__Raw data__.
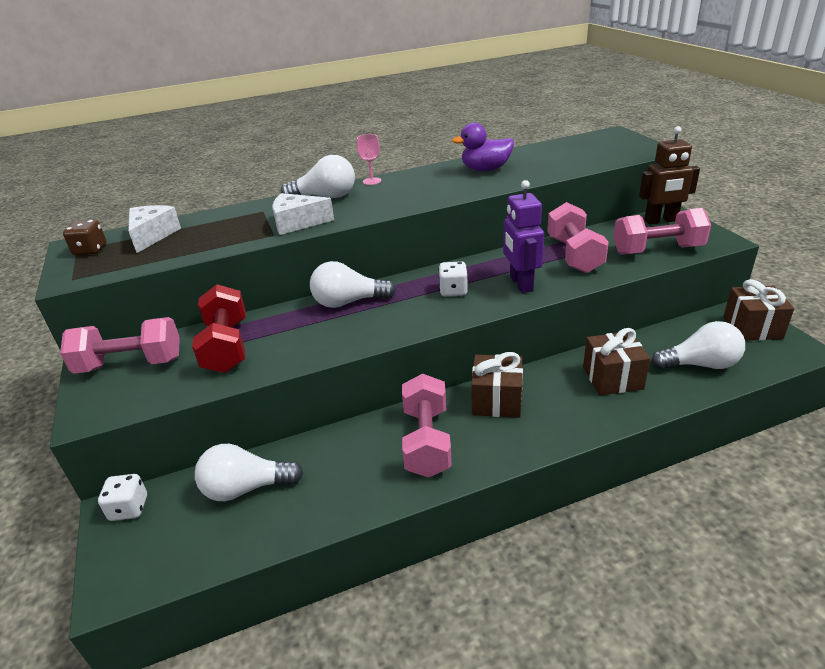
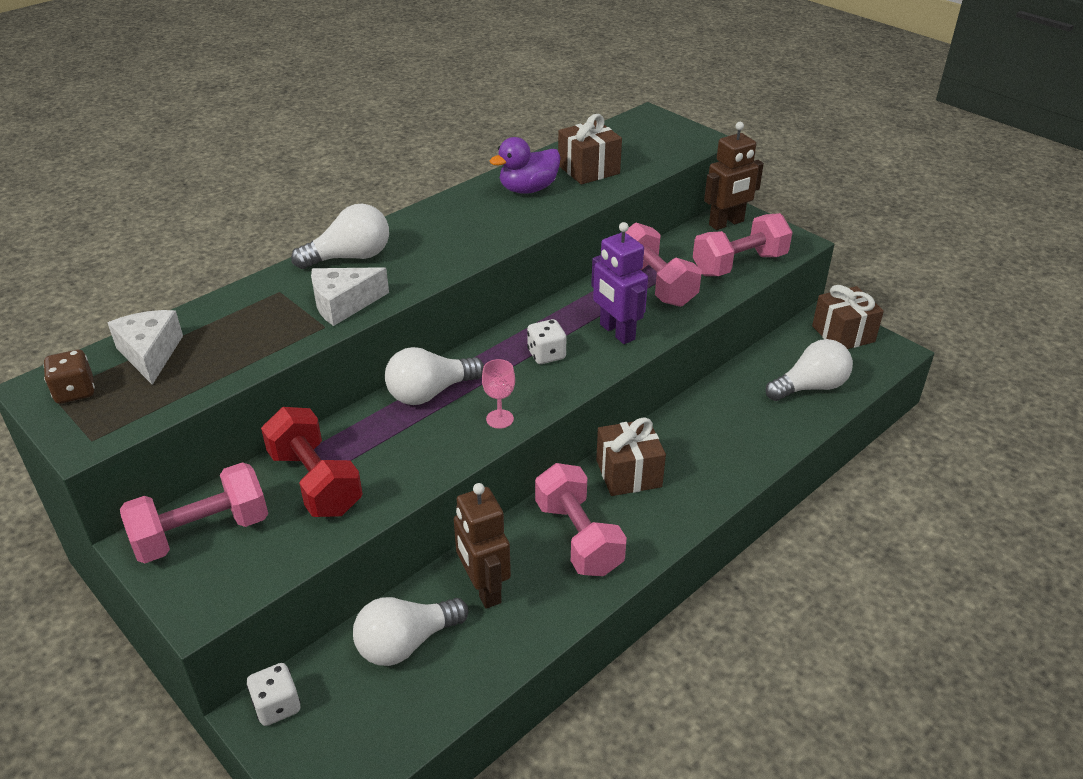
camera: 25 degrees left, 5 degrees up
(329, 462) = (483, 589): none -> brown robot
(372, 181) = (394, 224): pink goblet -> pink goblet (500, 419)
(612, 378) = (733, 420): brown gift -> brown gift (588, 169)

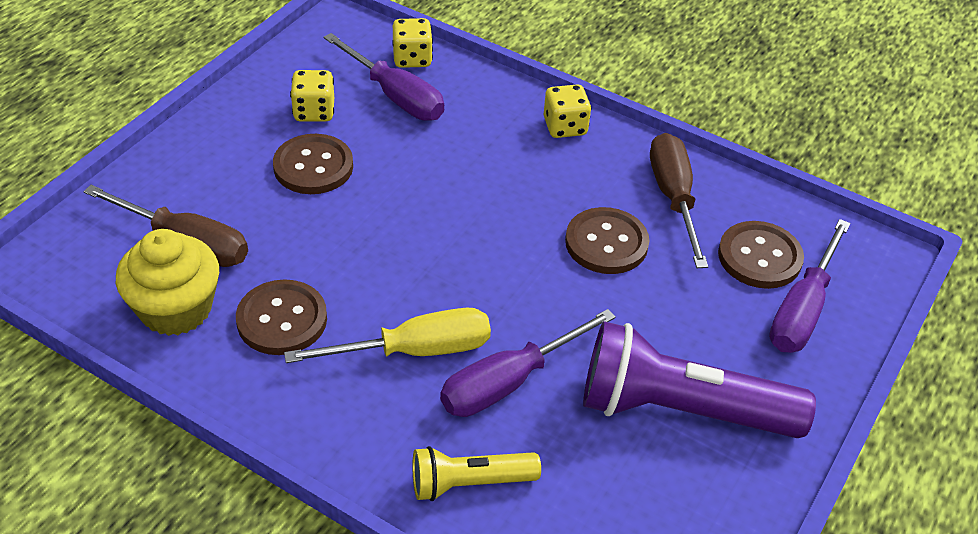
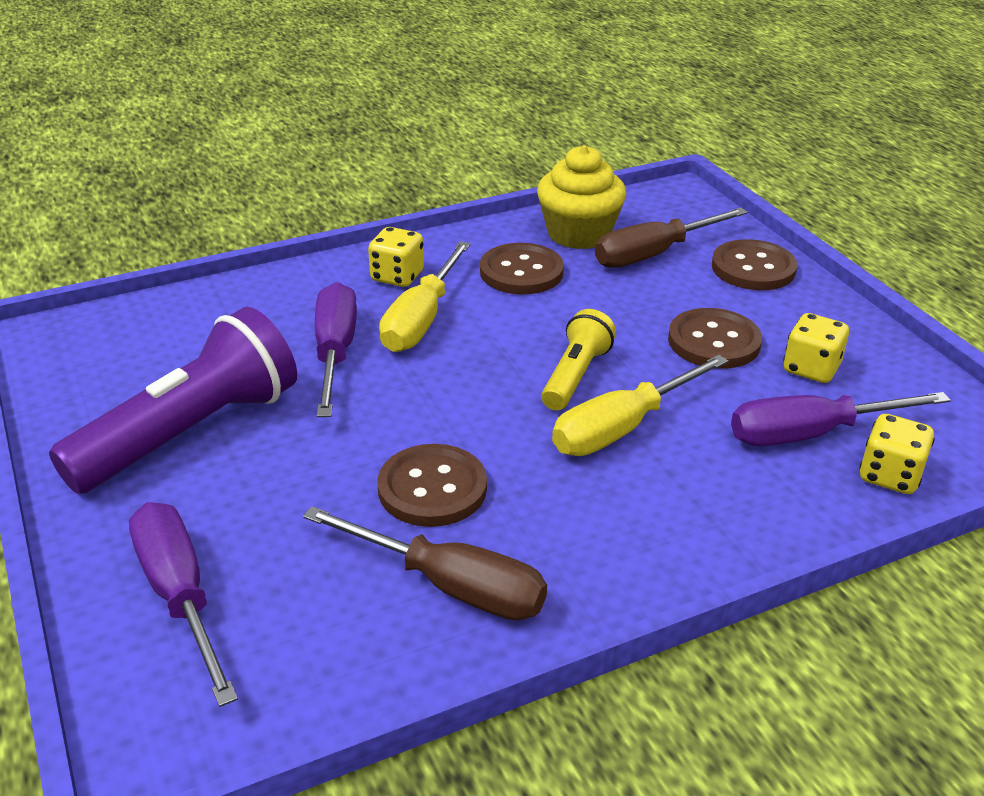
camera: 125 degrees right, 10 degrees down
(463, 179) = (622, 428): none -> yellow screwdriver
(469, 483) = (271, 300): yellow flashlight -> yellow flashlight (575, 375)
(565, 127) = (660, 552): yellow dice -> yellow dice (397, 276)
(759, 257) = (286, 608): brown button -> brown button (753, 268)

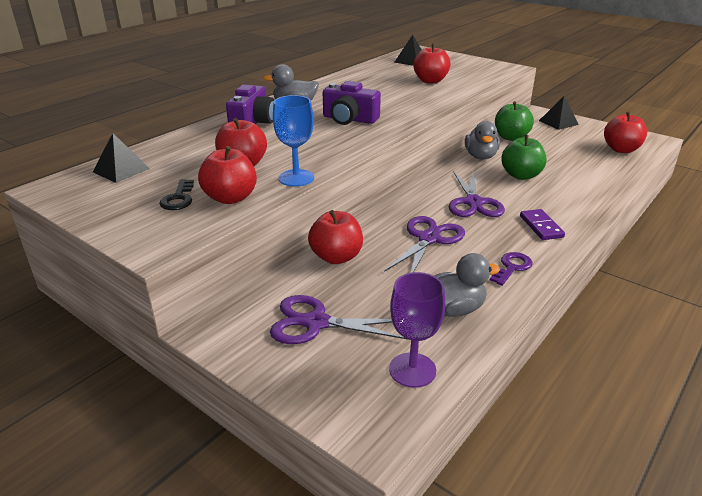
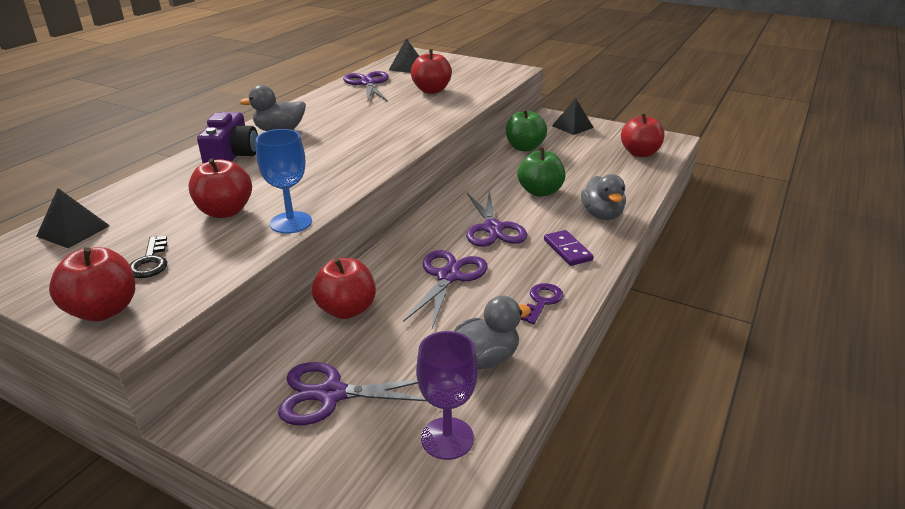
camera: 10 degrees left, 0 degrees up
(230, 198) = (214, 255): red apple -> red apple (104, 310)
(349, 119) = (345, 144): purple camera -> none
(374, 72) = (368, 83): none -> purple scissors
(480, 156) = (494, 173): grey duck -> grey duck (602, 215)

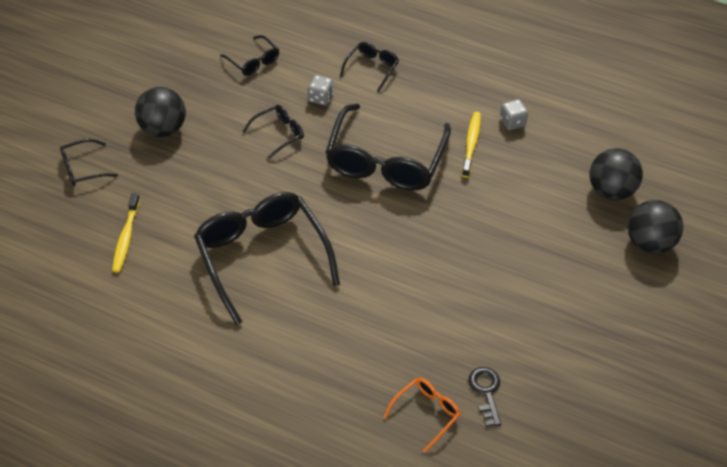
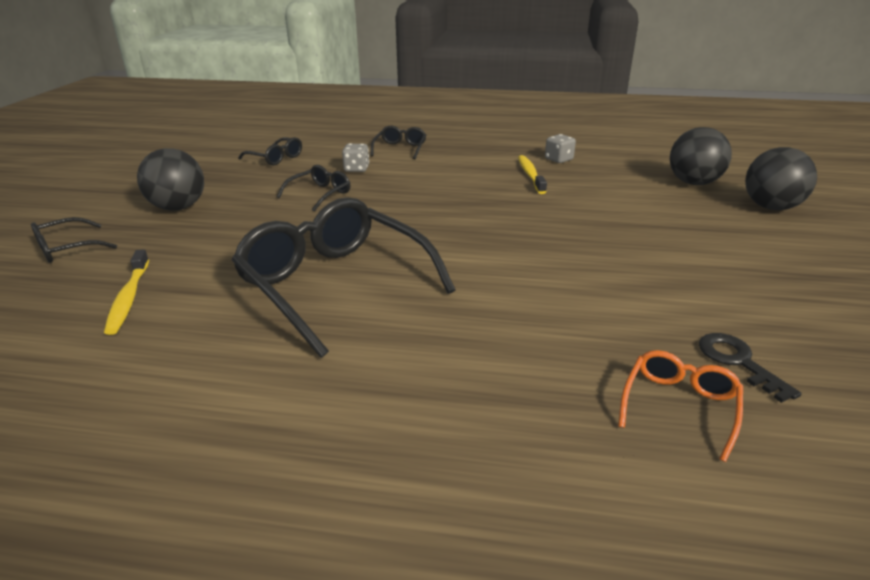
camera: 15 degrees left, 20 degrees down
(385, 161) = (449, 195): black glasses -> none

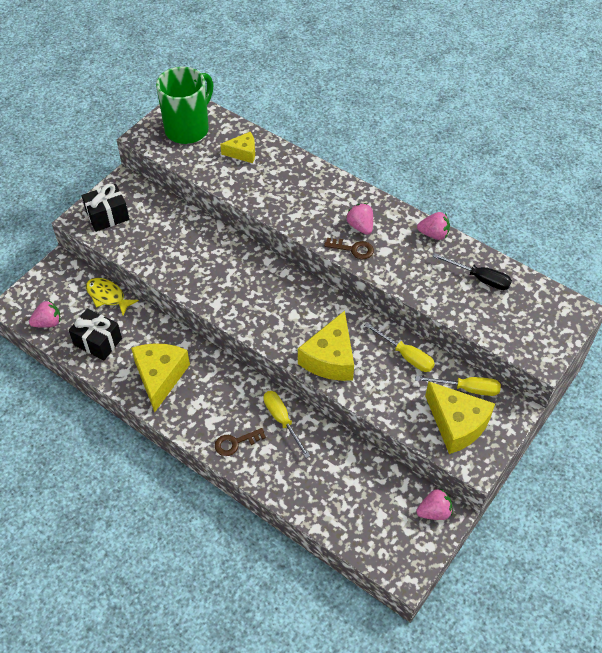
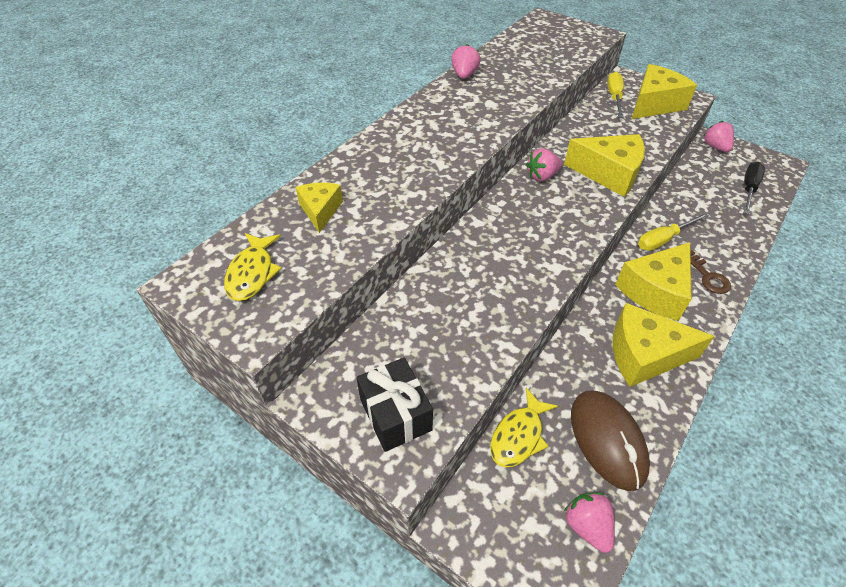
camera: 90 degrees left, 5 degrees down
(98, 342) = (607, 440): black gift -> brown mouse
(188, 129) = (252, 273): green mug -> yellow fish
(221, 399) = (655, 291): none -> yellow cheese
(353, 249) = (491, 123): brown key -> none
(360, 226) = (456, 117): pink strawberry -> pink strawberry (542, 176)
(406, 356) = (589, 127): yellow screwdriver -> none
(480, 278) = (518, 55): black screwdriver -> black screwdriver (748, 189)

__Work instruction__. Report each line of the material in which the string "gift" occurs.

__Output of the exercise__.
(612, 378) = (733, 420): brown gift -> brown gift (588, 169)
(98, 342) = (607, 440): black gift -> brown mouse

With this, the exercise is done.